- [What to work on]:
Every line from the one with "pink box [554,254,631,324] -> none" up to and including the one with "none -> yellow lemon [296,428,349,467]" is to be output exactly as it appears below; pictures are not.

Records from a collection

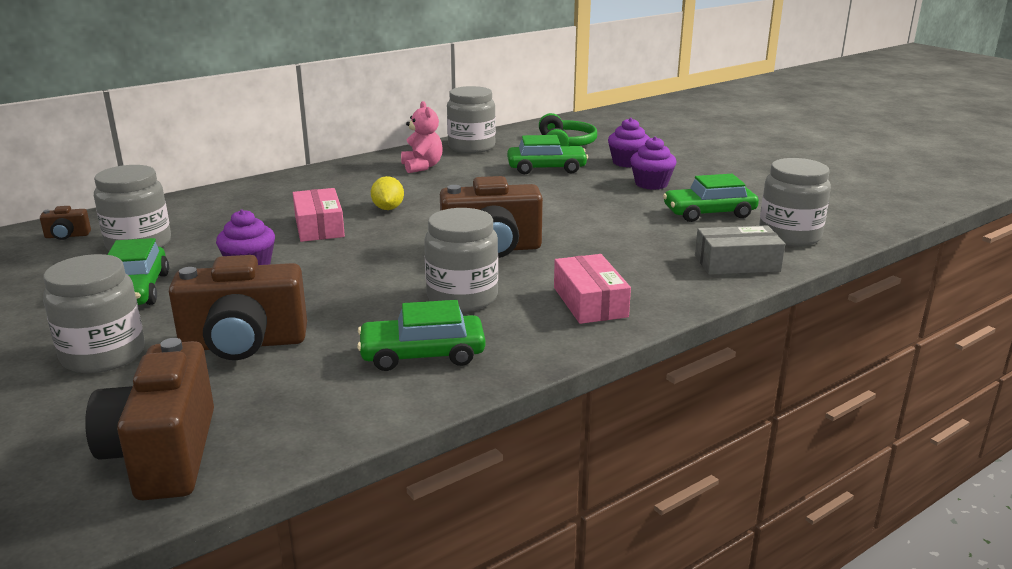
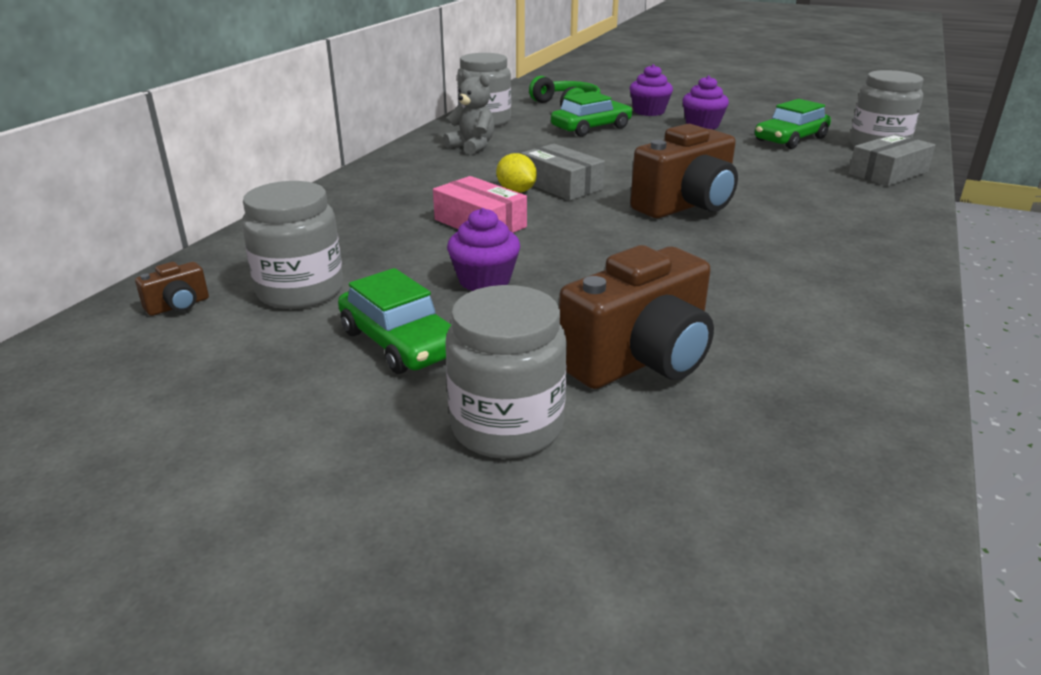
camera: 30 degrees left, 5 degrees up
brown camera [85,338,214,500] -> none
green car [357,300,485,371] -> none
pink teddy bear [401,101,443,173] -> grey teddy bear [443,70,495,155]
grey jar [424,208,498,312] -> none
pink box [554,254,631,324] -> none
none -> grey box [521,144,605,201]

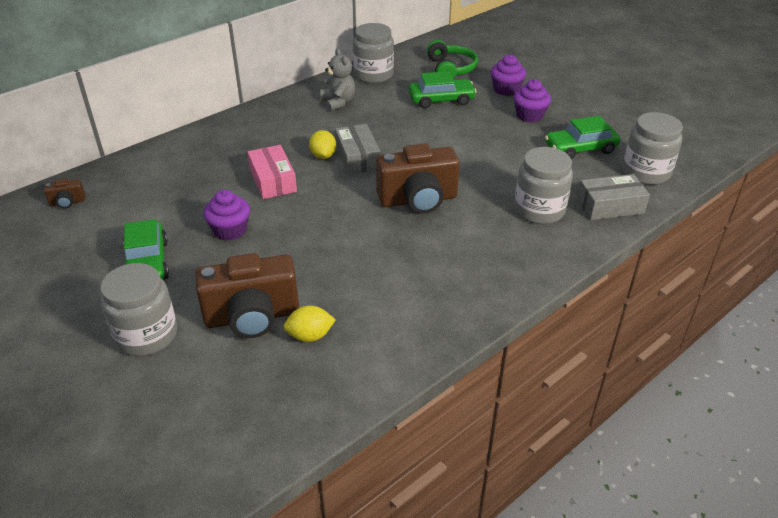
camera: 25 degrees right, 10 degrees up
grey jar [242,181,343,309] -> grey jar moved to [514,147,573,224]
none -> yellow lemon [283,305,336,342]

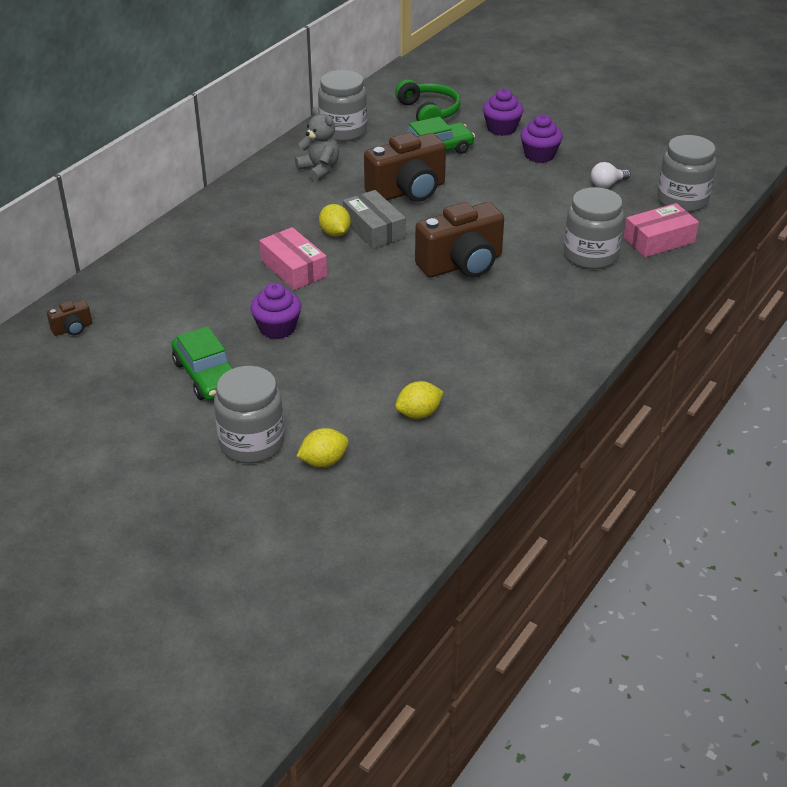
camera: 15 degrees left, 0 degrees up
brown camera [195,253,299,338] -> brown camera moved to [364,132,446,202]
green car [545,116,621,159] -> white light bulb [591,162,631,188]
grey box [577,174,650,220] -> pink box [623,203,699,257]
none -> yellow lemon [296,428,349,467]

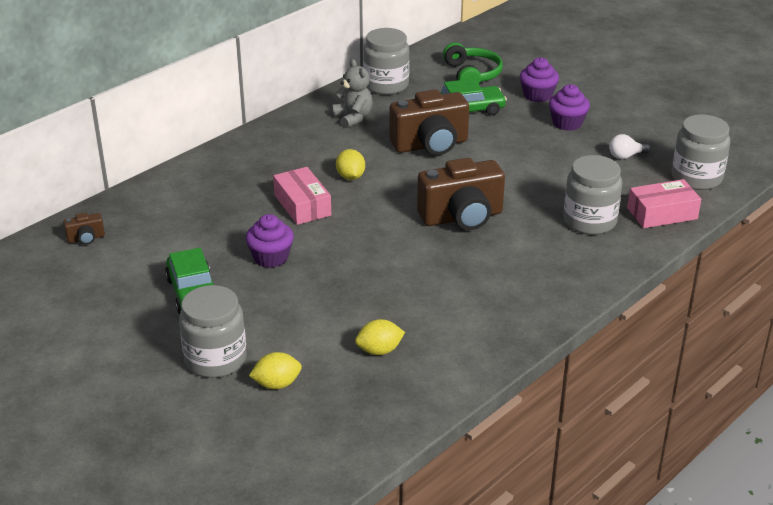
camera: 10 degrees right, 5 degrees down
grey box [343,190,406,249] -> none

- [Written response]:
pink box [554,254,631,324] -> none
none -> grey box [521,144,605,201]

camera: 25 degrees right, 10 degrees up
grey jar [242,181,343,309] -> grey jar moved to [514,147,573,224]
none -> yellow lemon [283,305,336,342]

camera: 15 degrees left, 0 degrees up
brown camera [195,253,299,338] -> brown camera moved to [364,132,446,202]
green car [545,116,621,159] -> white light bulb [591,162,631,188]
grey box [577,174,650,220] -> pink box [623,203,699,257]
none -> yellow lemon [296,428,349,467]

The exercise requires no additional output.